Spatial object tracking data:
▬▬▬▬▬▬

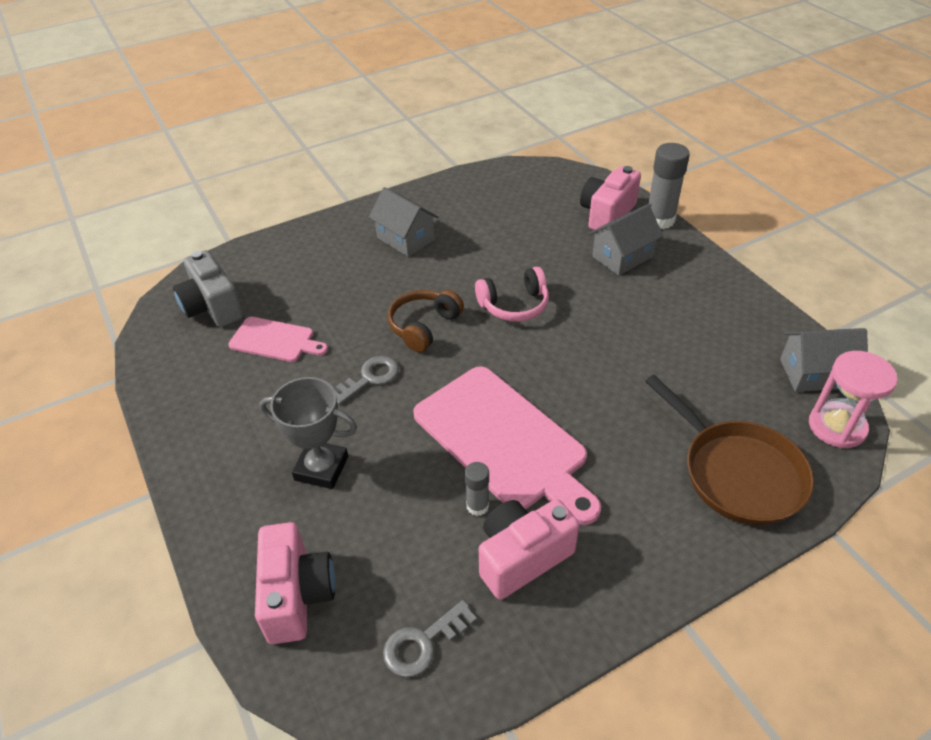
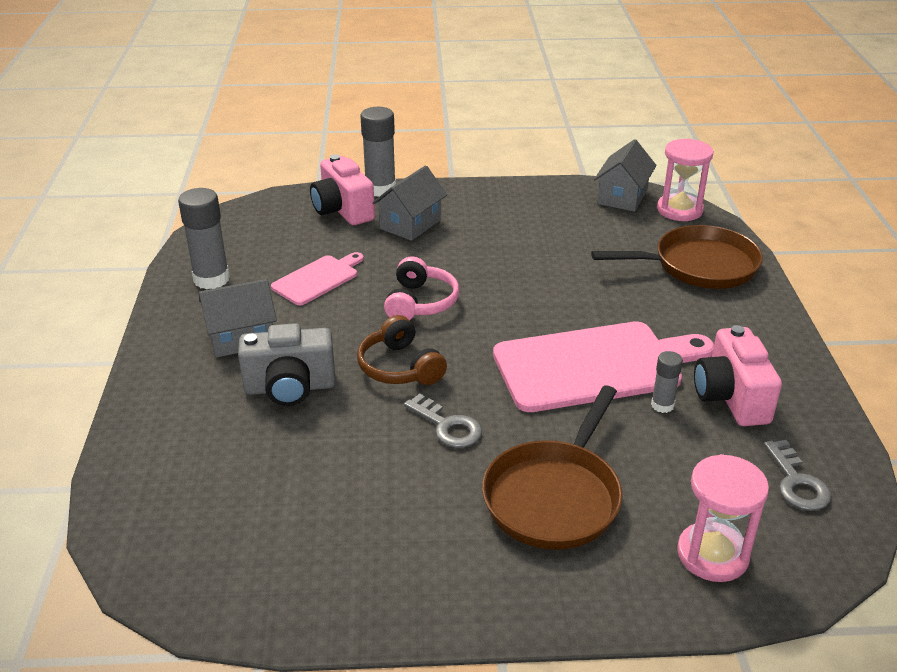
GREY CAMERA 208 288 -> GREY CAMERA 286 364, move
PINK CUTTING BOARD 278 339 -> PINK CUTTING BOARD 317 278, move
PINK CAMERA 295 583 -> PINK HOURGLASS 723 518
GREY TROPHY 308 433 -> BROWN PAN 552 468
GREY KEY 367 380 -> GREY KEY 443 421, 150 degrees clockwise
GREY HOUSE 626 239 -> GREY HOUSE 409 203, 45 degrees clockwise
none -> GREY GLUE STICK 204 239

▬▬▬▬▬▬

▶ **Brief**:
Show the lines in the entries above that include the string "CAMERA".

▶ **Output below**:
GREY CAMERA 208 288 -> GREY CAMERA 286 364, move
PINK CAMERA 295 583 -> PINK HOURGLASS 723 518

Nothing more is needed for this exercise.